[Extracted records]
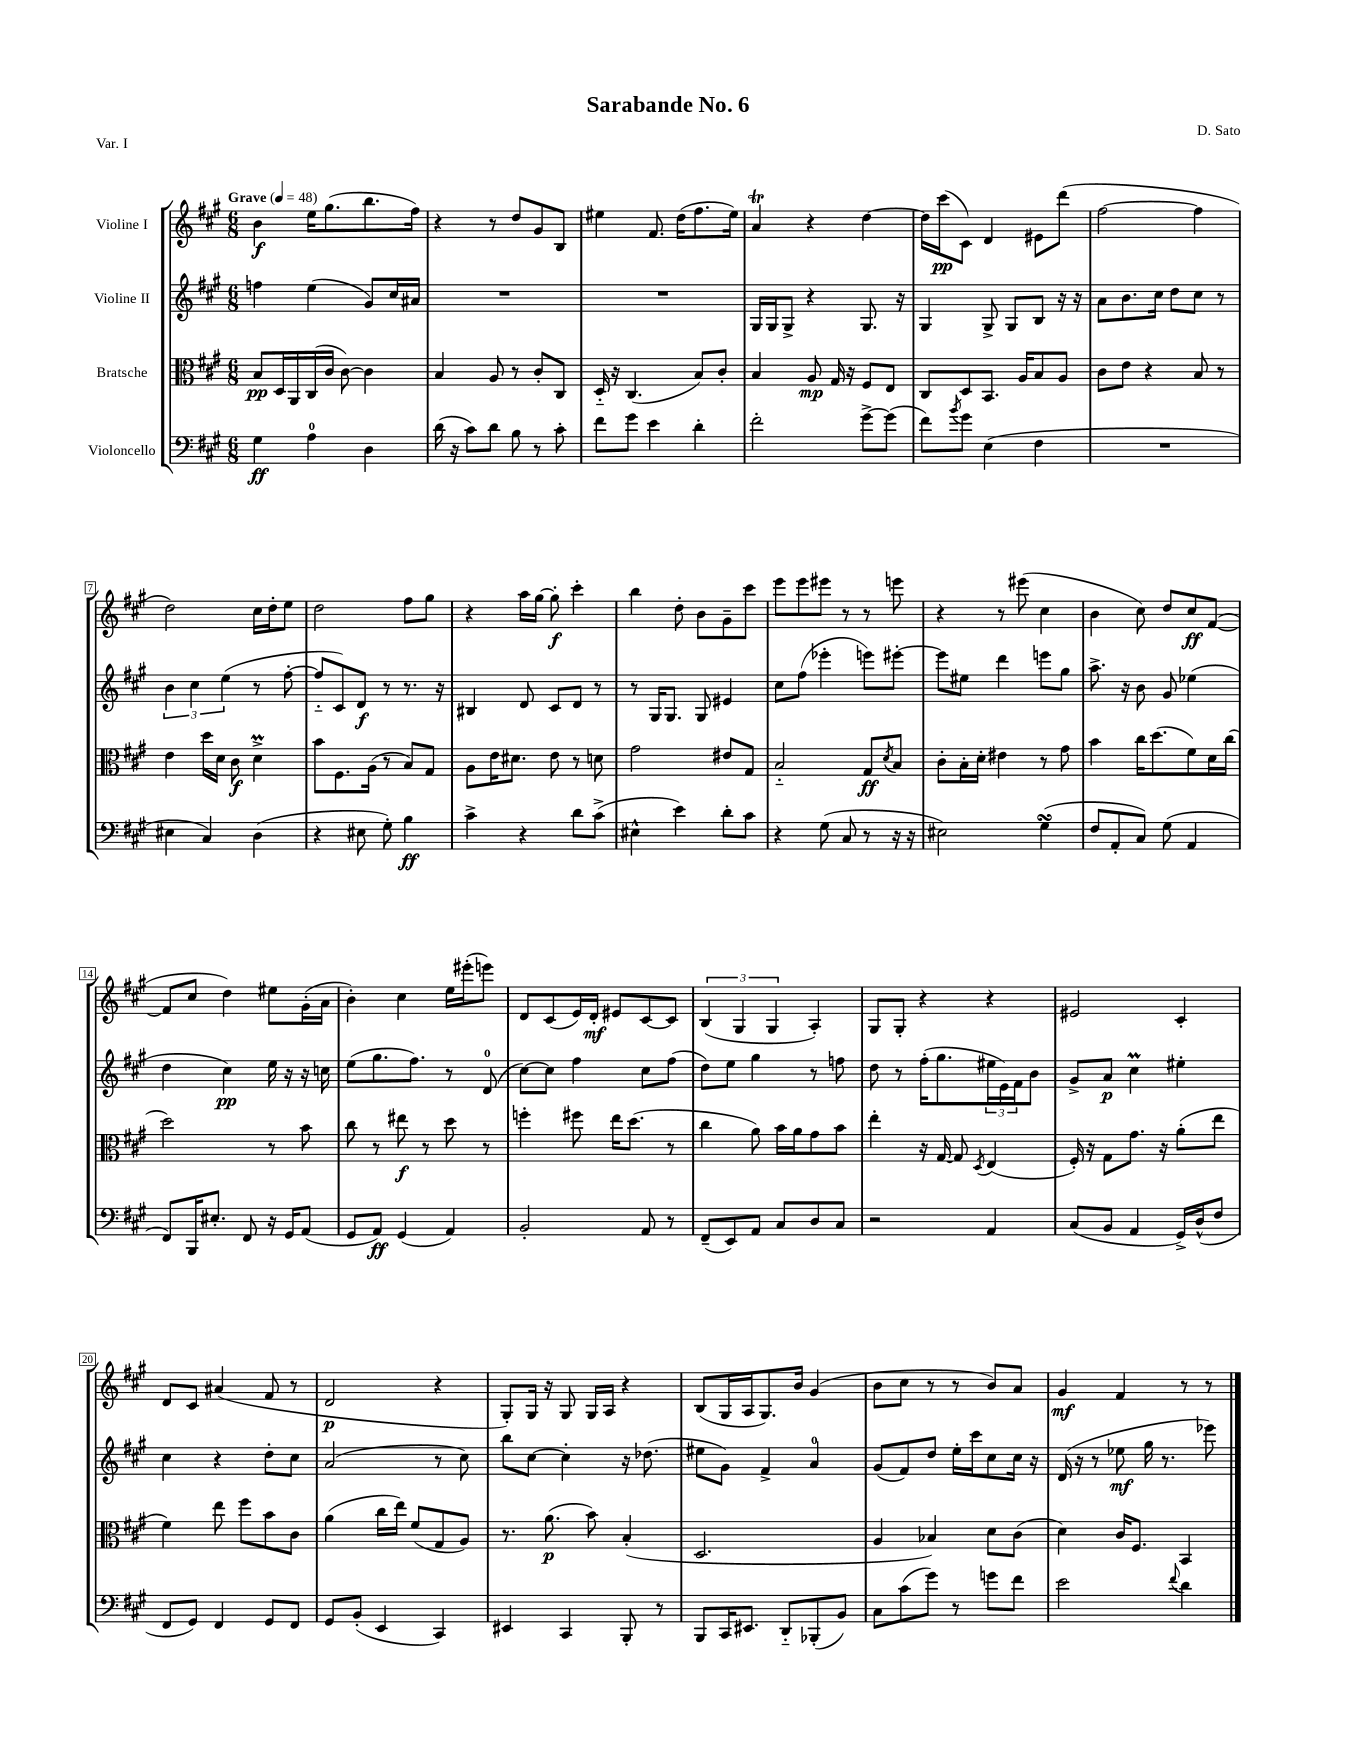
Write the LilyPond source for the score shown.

\header { title = "Sarabande No. 6" composer = "D. Sato" piece = "Var. I" }
<<
\new StaffGroup <<
\new Staff = "s0" \with { instrumentName = "Violine I" } {
    \clef treble \key a \major \numericTimeSignature \time 6/8 \tempo "Grave" 4 = 48
    b'4\f e''16 gis''8.( b''8. fis''16) |
    r4 r8 d''8 gis'8 b8 |
    eis''4 fis'8. d''16( fis''8. eis''16) |
    a'4\trill r4 d''4~ |
    d''16 cis'''16\pp( cis'8) d'4 eis'8 d'''8( |
    fis''2~ fis''4 |
    d''2) cis''16 d''16-. e''8 |
    d''2 fis''8 gis''8 |
    r4 a''16 gis''16~ gis''8-.\f cis'''4-. |
    b''4 d''8-. b'8 gis'8-- cis'''8 |
    e'''8 e'''8 eis'''8 r8 r8 e'''8 |
    r4 r8 eis'''8( cis''4 |
    b'4 cis''8) d''8 cis''8\ff fis'8~( |
    fis'8 cis''8 d''4) eis''8 gis'16-.( a'16 |
    b'4-.) cis''4 e''16 eis'''16-.( e'''8) |
    d'8 cis'8( e'16) d'16-.\mf eis'8 cis'8~ cis'8 |
    \tuplet 3/2 { b4( gis4 gis4 } a4-.) |
    gis8 gis8-. r4 r4 |
    eis'2 cis'4-. |
    d'8 cis'8 ais'4( fis'8 r8 |
    d'2\p r4 |
    gis8-.) gis16 r16 gis8 gis16 a16 r4 |
    b8( gis16 a16 gis8.) b'16 gis'4( |
    b'8 cis''8 r8 r8 b'8) a'8 |
    gis'4\mf fis'4 r8 r8 \bar "|." |
}
\new Staff = "s1" \with { instrumentName = "Violine II" } {
    \clef treble \key a \major \numericTimeSignature \time 6/8
    f''4 e''4( gis'8) cis''16 ais'16 |
    R2. |
    R2. |
    gis16 gis16 gis8-> r4 gis8. r16 |
    gis4 gis8-> gis8 b8 r16 r16 |
    a'8 b'8. cis''16 d''8 cis''8 r8 |
    \tuplet 3/2 { b'4 cis''4 e''4( } r8 fis''8~-. |
    fis''8-_ cis'8) d'8\f r8 r8. r16 |
    bis4 d'8 cis'8 d'8 r8 |
    r8 gis16 gis8. gis8 eis'4 |
    cis''8 fis''8( ees'''4-. e'''8) eis'''8~-. |
    eis'''8 eis''8 d'''4 e'''8 gis''8 |
    a''8.-> r16 b'8 gis'8 ees''4( |
    d''4 cis''4\pp) e''16 r16 r16 c''16 |
    e''8( gis''8. fis''8.) r8 d'8-0( |
    cis''8~) cis''8 fis''4 cis''8 fis''8( |
    d''8) e''8 gis''4 r8 f''8 |
    d''8 r8 fis''16-.( gis''8. \tuplet 3/2 { eis''16 e'16) fis'16 } b'8 |
    gis'8-> a'8\p cis''4\prall eis''4-. |
    cis''4 r4 d''8-. cis''8 |
    a'2( r8 cis''8) |
    b''8 cis''8~ cis''4-. r16 des''8.( |
    eis''8 gis'8) fis'4-> a'4-0 |
    gis'8( fis'8) d''8 e''16-. cis'''16 cis''8 cis''16 r16 |
    d'16( r16 r8 ees''8\mf gis''16 r8. ees'''8) \bar "|." |
}
\new Staff = "s2" \with { instrumentName = "Bratsche" } {
    \clef alto \key a \major \numericTimeSignature \time 6/8
    b8\pp d16 a,16 cis16( cis'16 cis'8~) cis'4 |
    b4 a8 r8 cis'8-. cis8 |
    d16-_ r16 cis4.( b8) cis'8-. |
    b4 a8\mp gis16 r16 fis8 e8 |
    cis8 d8 b,8. a16 b8 a8 |
    cis'8 e'8 r4 b8 r8 |
    e'4 d''16 d'16 cis'8\f d'4->\prall |
    b'8 fis8. a16( r8 b8) gis8 |
    a8 e'16 dis'8. e'8 r8 d'8 |
    gis'2 eis'8 gis8 |
    b2-_ gis8\ff \acciaccatura { d'8 } b8 |
    cis'8-. b16-. d'16-. eis'4 r8 gis'8 |
    b'4 cis''16 d''8.( fis'8) d'16 cis''16( |
    d''2) r8 b'8 |
    cis''8 r8 eis''8\f r8 d''8 r8 |
    f''4-. fis''8 e''16 d''8.( r8 |
    cis''4 a'8) b'16 a'16 gis'8 b'8 |
    e''4-. r16 gis16~ gis8 \acciaccatura { d8 } e4( |
    fis16-.) r16 gis8 gis'8. r16 a'8-.( e''8 |
    fis'4) e''8 fis''8 b'8 cis'8 |
    a'4( cis''16 e''16) fis'8( gis8 a8) |
    r8. a'8.\p( b'8) b4-.( |
    d2. |
    a4 bes4) d'8 cis'8( |
    d'4) cis'16 fis8. b,4 \bar "|." |
}
\new Staff = "s3" \with { instrumentName = "Violoncello" } {
    \clef bass \key a \major \numericTimeSignature \time 6/8
    gis4\ff a4-0 d4 |
    d'16( r16 cis'8) d'8 b8 r8 cis'8-. |
    fis'8 gis'8 e'4 d'4-. |
    fis'2-. gis'8~-> gis'8( |
    fis'8) \acciaccatura { b'8 } gis'8 e4( fis4 |
    R2. |
    eis4 cis4) d4( |
    r4 eis8 gis8-.) b4\ff |
    cis'4-> r4 d'8 cis'8->( |
    eis4-^ e'4) d'8-. cis'8 |
    r4 gis8( cis8 r8 r16 r16 |
    eis2) gis4\turn( |
    fis8 a,8-. cis8) gis8( a,4 |
    fis,8) b,,16 eis8.-. fis,8 r16 gis,16 a,8( |
    gis,8 a,8\ff) gis,4( a,4) |
    b,2-. a,8 r8 |
    fis,8--( e,8) a,8 cis8 d8 cis8 |
    r2 a,4 |
    cis8( b,8 a,4 gis,16->) d16-^( fis8 |
    fis,8 gis,8) fis,4 gis,8 fis,8 |
    gis,8 b,8-.( e,4 cis,4) |
    eis,4 cis,4 b,,8-. r8 |
    b,,8 cis,16 eis,8. d,8-_ bes,,8-.( b,8) |
    cis8 cis'8( gis'8) r8 g'8 fis'8 |
    e'2 \appoggiatura { fis'8 } d'4 \bar "|." |
}
>>
>>
\layout { \context { \Score \override BarNumber.stencil = #(make-stencil-boxer 0.1 0.3 ly:text-interface::print) } }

## OBJECTIVE
Tally the lines of the data above that contain the string "time", and give only the resulting number.

## WORKED SOLUTION
4